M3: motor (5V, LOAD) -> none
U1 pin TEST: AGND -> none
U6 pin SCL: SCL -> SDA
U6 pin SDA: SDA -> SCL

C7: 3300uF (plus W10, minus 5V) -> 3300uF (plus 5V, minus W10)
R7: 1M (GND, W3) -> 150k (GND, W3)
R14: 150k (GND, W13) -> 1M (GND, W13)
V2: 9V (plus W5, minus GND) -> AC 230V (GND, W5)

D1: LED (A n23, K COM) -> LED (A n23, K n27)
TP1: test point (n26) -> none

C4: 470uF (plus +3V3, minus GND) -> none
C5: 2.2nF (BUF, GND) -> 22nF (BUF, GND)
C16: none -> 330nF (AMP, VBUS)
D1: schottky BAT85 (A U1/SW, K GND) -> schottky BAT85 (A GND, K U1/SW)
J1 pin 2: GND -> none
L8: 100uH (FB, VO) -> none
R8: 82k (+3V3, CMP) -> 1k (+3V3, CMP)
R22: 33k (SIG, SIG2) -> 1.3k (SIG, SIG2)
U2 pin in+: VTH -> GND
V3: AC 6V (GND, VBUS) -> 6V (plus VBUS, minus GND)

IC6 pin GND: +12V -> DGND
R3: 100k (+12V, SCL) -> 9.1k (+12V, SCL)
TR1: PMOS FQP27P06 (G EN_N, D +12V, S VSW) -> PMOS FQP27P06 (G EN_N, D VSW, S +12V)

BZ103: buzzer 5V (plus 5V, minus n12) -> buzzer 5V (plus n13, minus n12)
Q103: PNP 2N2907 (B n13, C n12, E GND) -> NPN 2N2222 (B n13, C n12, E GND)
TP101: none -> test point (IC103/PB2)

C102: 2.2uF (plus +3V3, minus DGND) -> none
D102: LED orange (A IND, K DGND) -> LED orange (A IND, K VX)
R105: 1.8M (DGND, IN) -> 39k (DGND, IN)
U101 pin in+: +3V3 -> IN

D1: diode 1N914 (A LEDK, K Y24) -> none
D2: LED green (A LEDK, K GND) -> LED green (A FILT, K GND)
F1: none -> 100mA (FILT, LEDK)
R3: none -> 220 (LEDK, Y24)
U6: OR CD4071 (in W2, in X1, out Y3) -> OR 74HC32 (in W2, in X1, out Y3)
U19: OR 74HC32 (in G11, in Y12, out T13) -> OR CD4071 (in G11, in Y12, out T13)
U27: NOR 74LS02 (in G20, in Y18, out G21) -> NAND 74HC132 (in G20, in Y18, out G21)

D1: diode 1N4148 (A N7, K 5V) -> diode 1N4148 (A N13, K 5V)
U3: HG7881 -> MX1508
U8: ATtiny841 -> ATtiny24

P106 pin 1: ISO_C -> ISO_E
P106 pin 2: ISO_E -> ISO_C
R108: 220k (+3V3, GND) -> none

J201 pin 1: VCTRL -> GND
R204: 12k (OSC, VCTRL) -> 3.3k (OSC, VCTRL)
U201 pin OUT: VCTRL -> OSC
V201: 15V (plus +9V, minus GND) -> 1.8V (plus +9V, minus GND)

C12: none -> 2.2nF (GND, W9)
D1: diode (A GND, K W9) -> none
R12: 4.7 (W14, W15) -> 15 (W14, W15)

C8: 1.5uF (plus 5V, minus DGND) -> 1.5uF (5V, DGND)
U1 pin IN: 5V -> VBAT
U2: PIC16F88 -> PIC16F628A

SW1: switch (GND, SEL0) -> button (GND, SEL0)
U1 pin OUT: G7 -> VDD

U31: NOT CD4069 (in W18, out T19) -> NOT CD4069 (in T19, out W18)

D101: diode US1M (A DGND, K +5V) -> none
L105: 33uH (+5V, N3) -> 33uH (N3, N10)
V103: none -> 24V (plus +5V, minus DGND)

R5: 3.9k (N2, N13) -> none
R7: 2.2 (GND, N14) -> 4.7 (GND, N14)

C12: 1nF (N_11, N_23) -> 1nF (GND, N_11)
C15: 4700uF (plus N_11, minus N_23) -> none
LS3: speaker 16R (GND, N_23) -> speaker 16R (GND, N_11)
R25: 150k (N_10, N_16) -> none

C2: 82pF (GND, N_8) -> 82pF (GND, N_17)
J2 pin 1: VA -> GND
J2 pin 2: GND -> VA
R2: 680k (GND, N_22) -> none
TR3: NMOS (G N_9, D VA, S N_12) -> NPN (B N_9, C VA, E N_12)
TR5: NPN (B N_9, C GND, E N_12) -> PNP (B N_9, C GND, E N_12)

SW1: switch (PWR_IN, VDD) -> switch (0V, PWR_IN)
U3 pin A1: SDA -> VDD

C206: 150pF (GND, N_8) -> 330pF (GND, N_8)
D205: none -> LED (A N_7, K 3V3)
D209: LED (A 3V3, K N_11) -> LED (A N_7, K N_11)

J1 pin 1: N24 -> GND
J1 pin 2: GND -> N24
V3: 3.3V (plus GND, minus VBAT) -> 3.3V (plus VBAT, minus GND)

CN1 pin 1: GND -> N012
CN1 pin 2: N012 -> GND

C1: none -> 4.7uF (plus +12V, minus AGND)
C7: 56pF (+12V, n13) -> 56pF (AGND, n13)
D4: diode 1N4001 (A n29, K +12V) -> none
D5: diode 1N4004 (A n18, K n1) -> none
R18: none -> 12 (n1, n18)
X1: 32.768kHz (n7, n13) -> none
--------------------------------------------------
* TASK DESCRIPTION *
Wherever the word "FILT" appears in the listing above, copy that line.

* ANSWER AREA *
D2: LED green (A LEDK, K GND) -> LED green (A FILT, K GND)
F1: none -> 100mA (FILT, LEDK)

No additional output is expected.